[DATA LISTING — start]

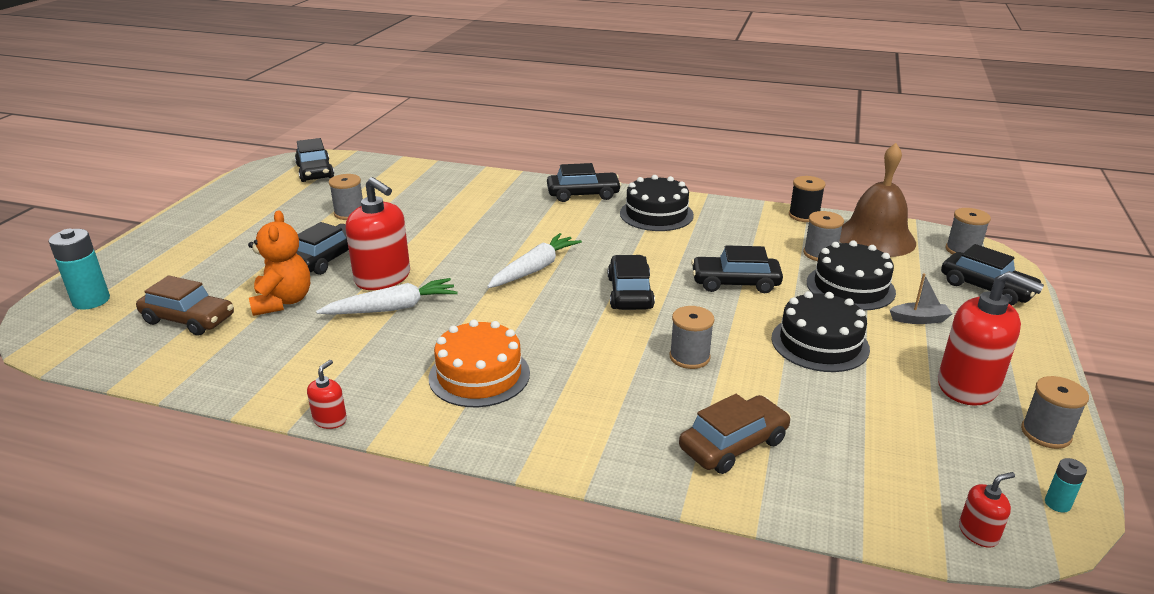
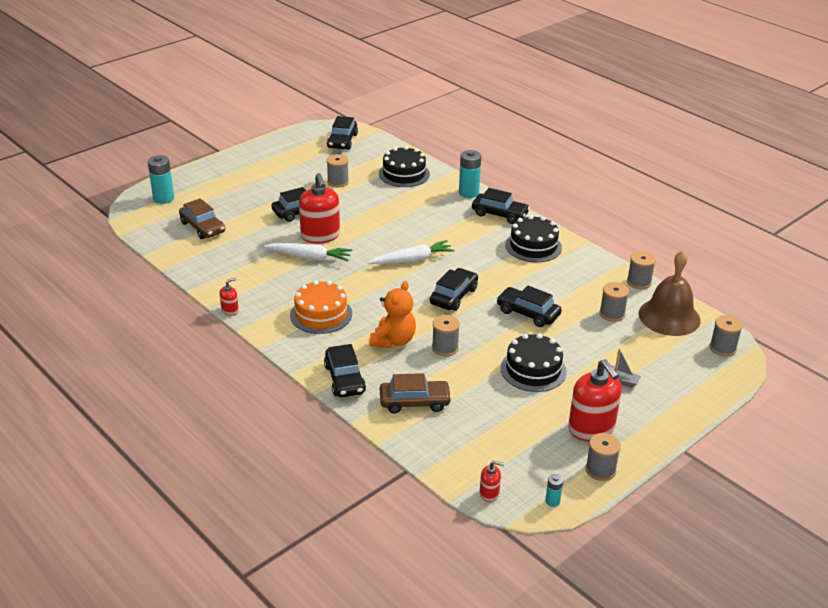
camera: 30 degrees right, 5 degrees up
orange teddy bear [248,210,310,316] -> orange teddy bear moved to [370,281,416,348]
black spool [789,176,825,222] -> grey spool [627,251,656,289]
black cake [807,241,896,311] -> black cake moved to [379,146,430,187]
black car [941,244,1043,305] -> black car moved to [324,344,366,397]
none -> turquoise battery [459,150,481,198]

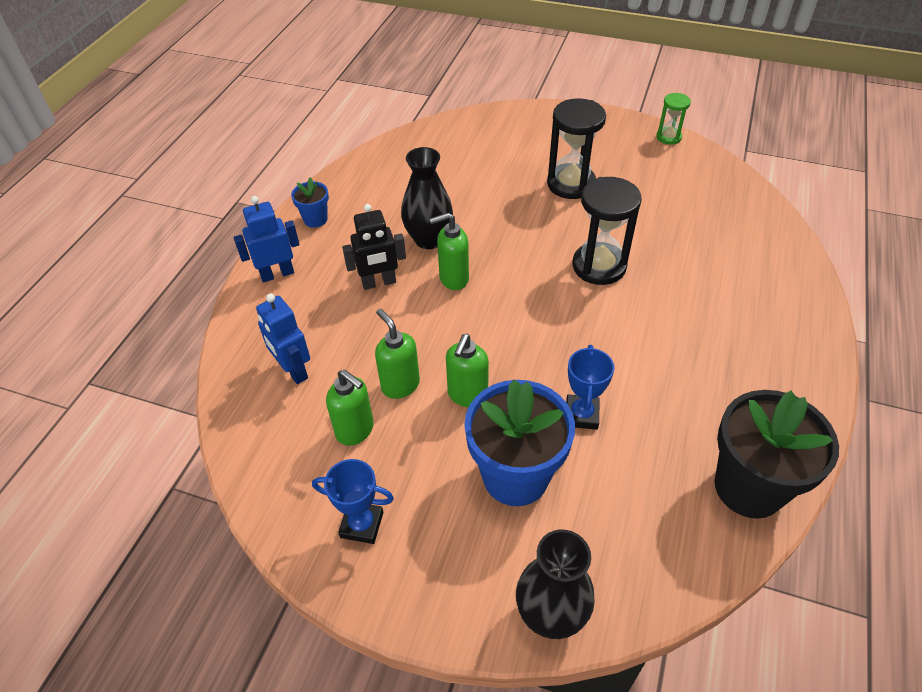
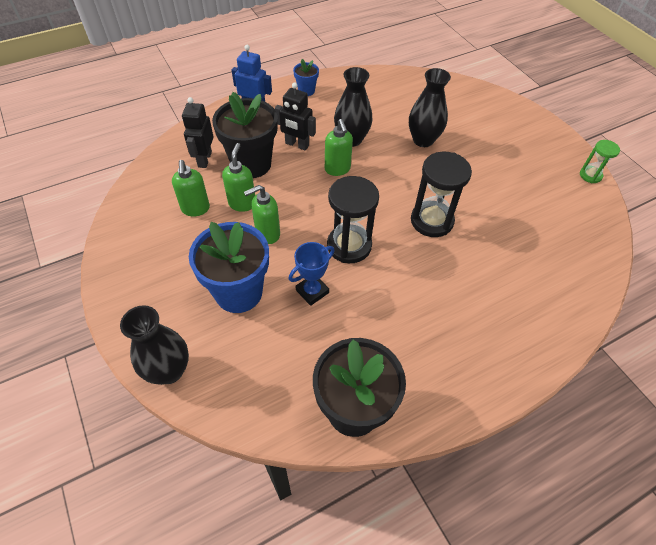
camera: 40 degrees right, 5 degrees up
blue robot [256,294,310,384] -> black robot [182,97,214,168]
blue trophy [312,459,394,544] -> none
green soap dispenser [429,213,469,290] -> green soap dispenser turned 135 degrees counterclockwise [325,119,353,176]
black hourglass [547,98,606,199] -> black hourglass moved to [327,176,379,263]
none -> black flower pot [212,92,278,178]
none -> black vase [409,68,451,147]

[DATA LISTING — finish]

PROBLEM DETAILS :: Starting at the line that contains "camera: 40 degrees right, 5 degrees up", reproduce each line through the end of the records exactly, both ends included.

RESULT OF THE TASK ::
camera: 40 degrees right, 5 degrees up
blue robot [256,294,310,384] -> black robot [182,97,214,168]
blue trophy [312,459,394,544] -> none
green soap dispenser [429,213,469,290] -> green soap dispenser turned 135 degrees counterclockwise [325,119,353,176]
black hourglass [547,98,606,199] -> black hourglass moved to [327,176,379,263]
none -> black flower pot [212,92,278,178]
none -> black vase [409,68,451,147]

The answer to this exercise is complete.